(TASK BRIEF) Please write out the full listing beneath this line exactly, skipping its images.

(SUPPLIED MATERIAL)
########################################
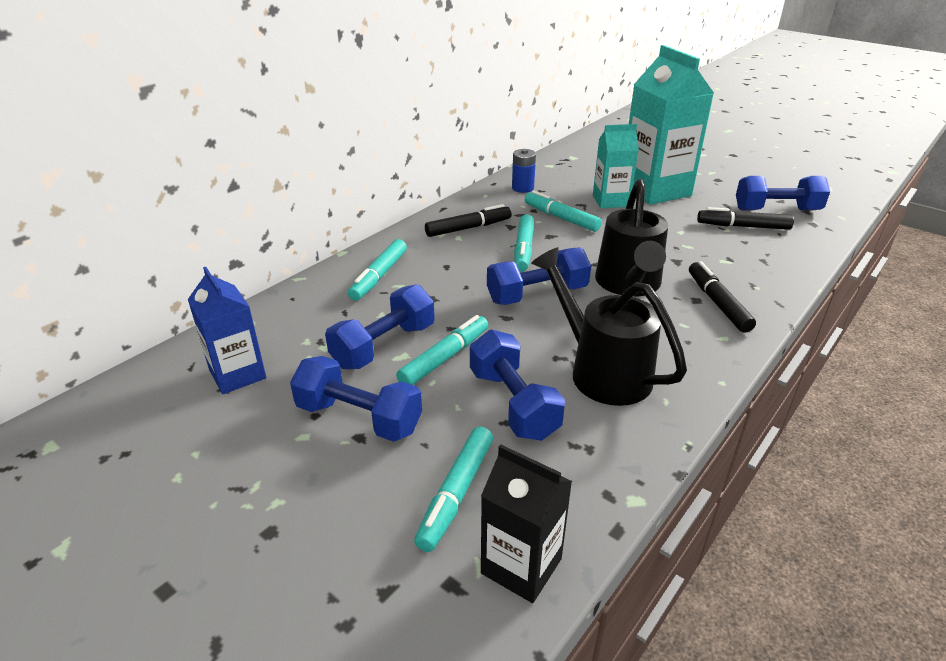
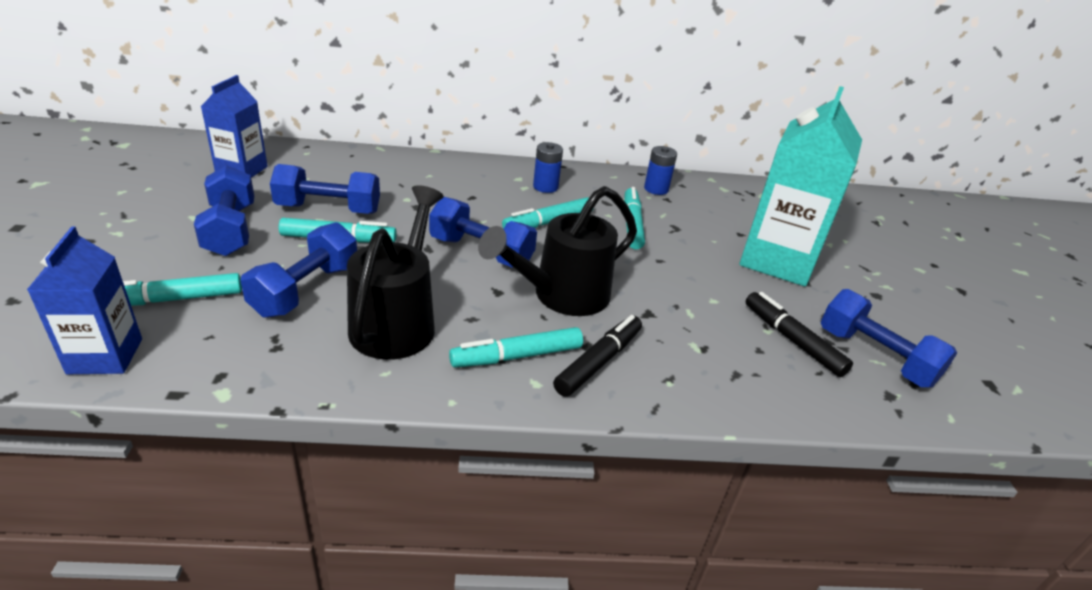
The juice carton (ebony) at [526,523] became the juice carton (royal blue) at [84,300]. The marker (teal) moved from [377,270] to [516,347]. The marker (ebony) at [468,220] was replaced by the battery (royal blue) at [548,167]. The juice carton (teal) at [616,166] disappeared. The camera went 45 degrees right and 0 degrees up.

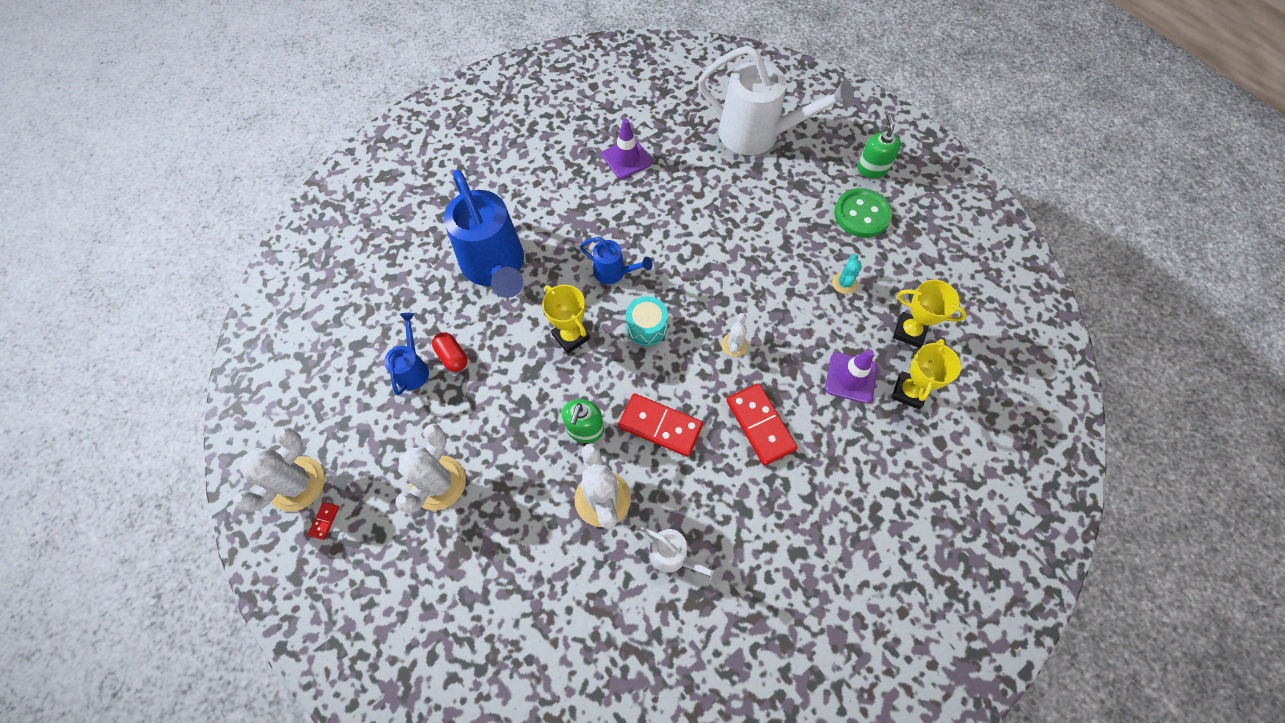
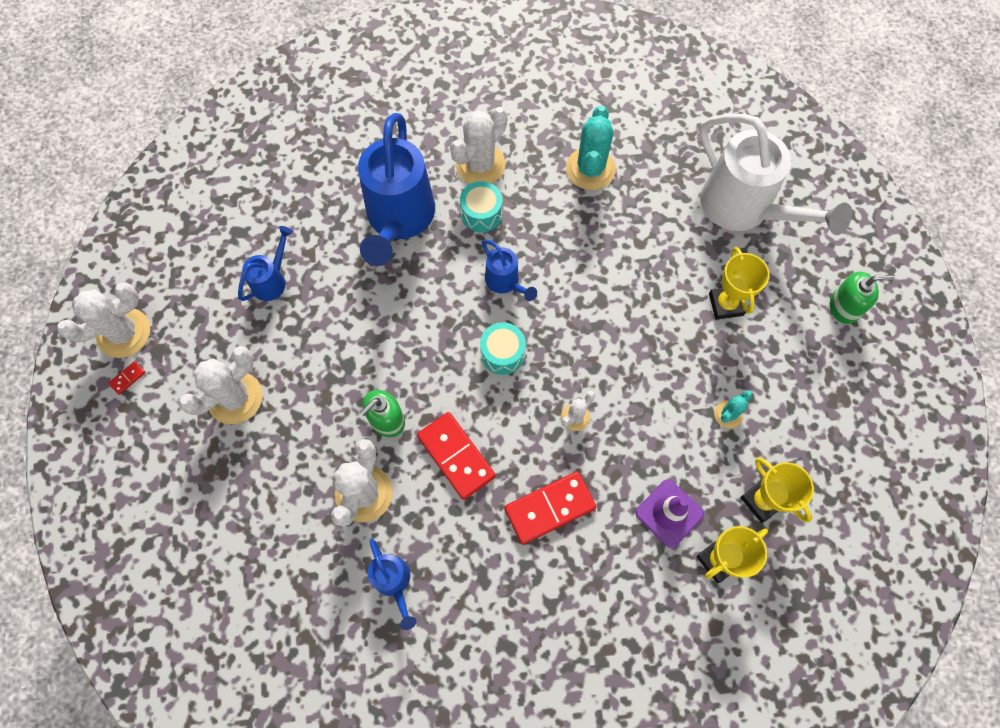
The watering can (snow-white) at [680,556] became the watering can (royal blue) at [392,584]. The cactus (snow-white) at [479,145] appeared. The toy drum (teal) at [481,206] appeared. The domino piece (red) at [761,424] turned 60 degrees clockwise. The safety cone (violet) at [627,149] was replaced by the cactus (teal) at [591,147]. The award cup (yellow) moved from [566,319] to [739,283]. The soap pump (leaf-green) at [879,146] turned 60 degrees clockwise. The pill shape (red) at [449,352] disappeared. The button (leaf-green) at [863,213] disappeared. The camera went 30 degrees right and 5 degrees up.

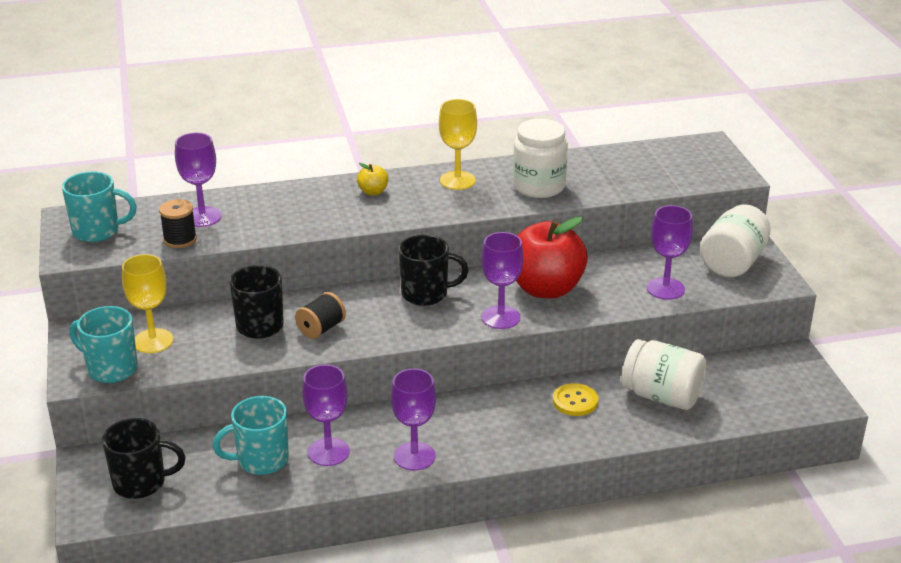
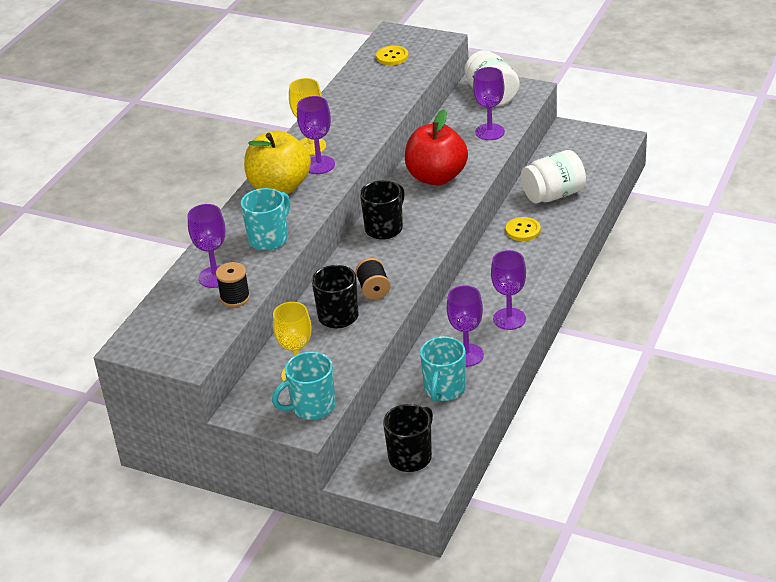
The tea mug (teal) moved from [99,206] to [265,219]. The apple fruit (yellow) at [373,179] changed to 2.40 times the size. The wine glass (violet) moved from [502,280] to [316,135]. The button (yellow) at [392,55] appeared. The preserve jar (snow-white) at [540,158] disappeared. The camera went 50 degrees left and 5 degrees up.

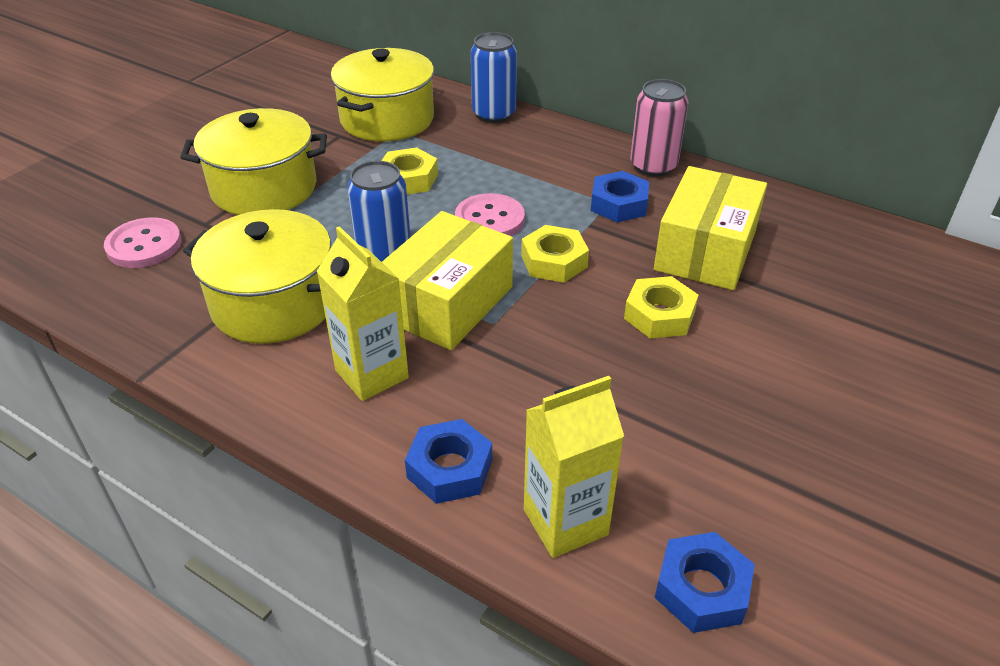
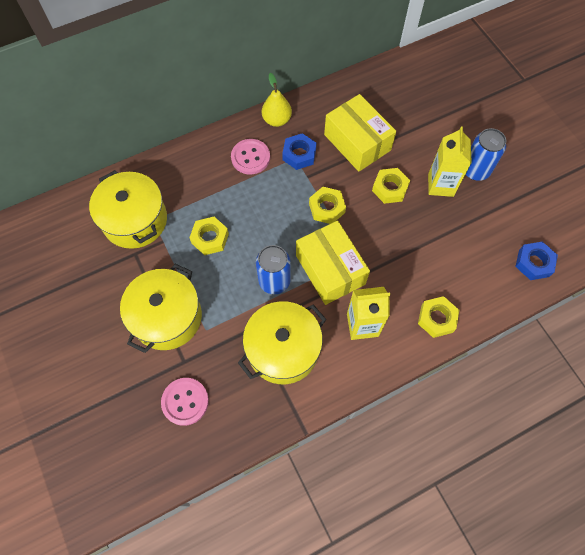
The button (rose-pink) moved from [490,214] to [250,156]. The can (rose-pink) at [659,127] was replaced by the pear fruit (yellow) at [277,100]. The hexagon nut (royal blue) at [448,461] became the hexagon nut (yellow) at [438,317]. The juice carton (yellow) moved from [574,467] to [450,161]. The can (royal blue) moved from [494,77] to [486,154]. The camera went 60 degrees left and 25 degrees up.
########################################
(EXERCISE ANSWER)
The juice carton (ebony) at [526,523] became the juice carton (royal blue) at [84,300]. The marker (teal) moved from [377,270] to [516,347]. The marker (ebony) at [468,220] was replaced by the battery (royal blue) at [548,167]. The juice carton (teal) at [616,166] disappeared. The camera went 45 degrees right and 0 degrees up.

The watering can (snow-white) at [680,556] became the watering can (royal blue) at [392,584]. The cactus (snow-white) at [479,145] appeared. The toy drum (teal) at [481,206] appeared. The domino piece (red) at [761,424] turned 60 degrees clockwise. The safety cone (violet) at [627,149] was replaced by the cactus (teal) at [591,147]. The award cup (yellow) moved from [566,319] to [739,283]. The soap pump (leaf-green) at [879,146] turned 60 degrees clockwise. The pill shape (red) at [449,352] disappeared. The button (leaf-green) at [863,213] disappeared. The camera went 30 degrees right and 5 degrees up.

The tea mug (teal) moved from [99,206] to [265,219]. The apple fruit (yellow) at [373,179] changed to 2.40 times the size. The wine glass (violet) moved from [502,280] to [316,135]. The button (yellow) at [392,55] appeared. The preserve jar (snow-white) at [540,158] disappeared. The camera went 50 degrees left and 5 degrees up.

The button (rose-pink) moved from [490,214] to [250,156]. The can (rose-pink) at [659,127] was replaced by the pear fruit (yellow) at [277,100]. The hexagon nut (royal blue) at [448,461] became the hexagon nut (yellow) at [438,317]. The juice carton (yellow) moved from [574,467] to [450,161]. The can (royal blue) moved from [494,77] to [486,154]. The camera went 60 degrees left and 25 degrees up.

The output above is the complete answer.